[AVAILABLE DATA — start]
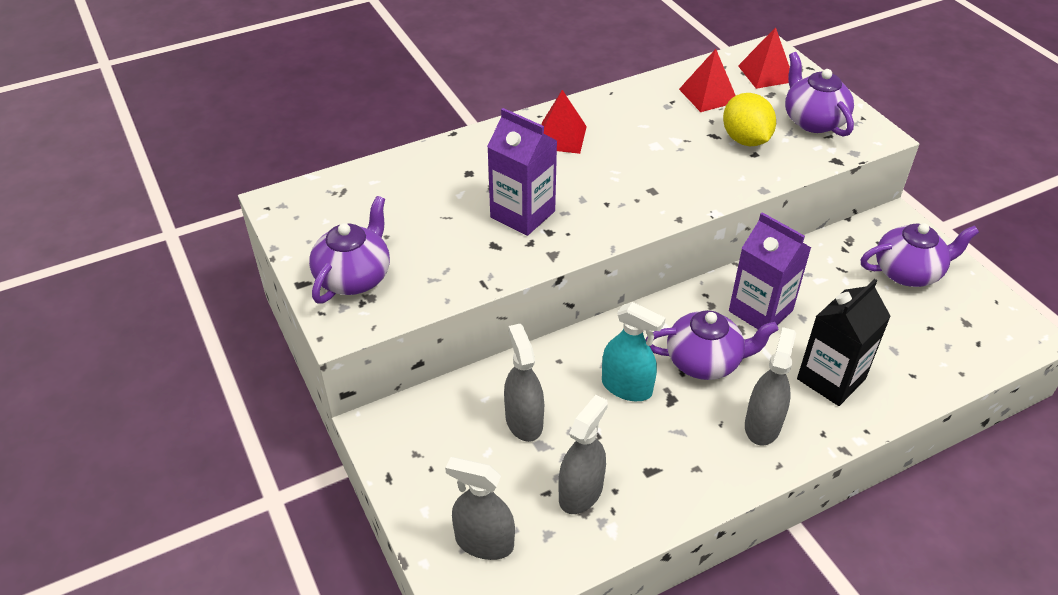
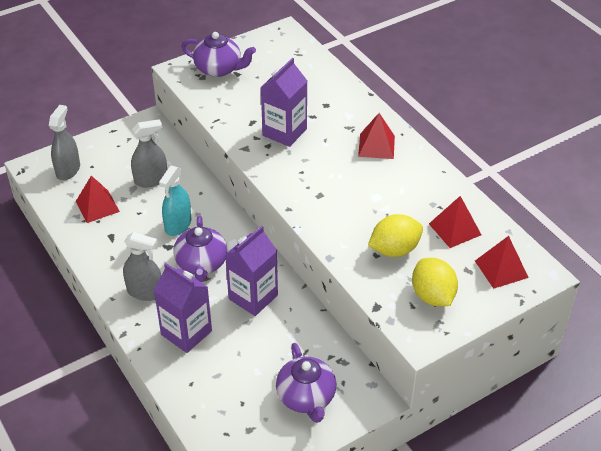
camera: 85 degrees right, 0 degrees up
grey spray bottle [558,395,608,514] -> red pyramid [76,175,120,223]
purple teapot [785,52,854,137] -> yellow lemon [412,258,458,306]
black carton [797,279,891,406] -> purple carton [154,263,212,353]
[AVAILABLE DATA — finish]
ASSIGNED TASK — Skipping the pictures, transcribe each line above exactly as it appears.

YOUR SOLUTION —
camera: 85 degrees right, 0 degrees up
grey spray bottle [558,395,608,514] -> red pyramid [76,175,120,223]
purple teapot [785,52,854,137] -> yellow lemon [412,258,458,306]
black carton [797,279,891,406] -> purple carton [154,263,212,353]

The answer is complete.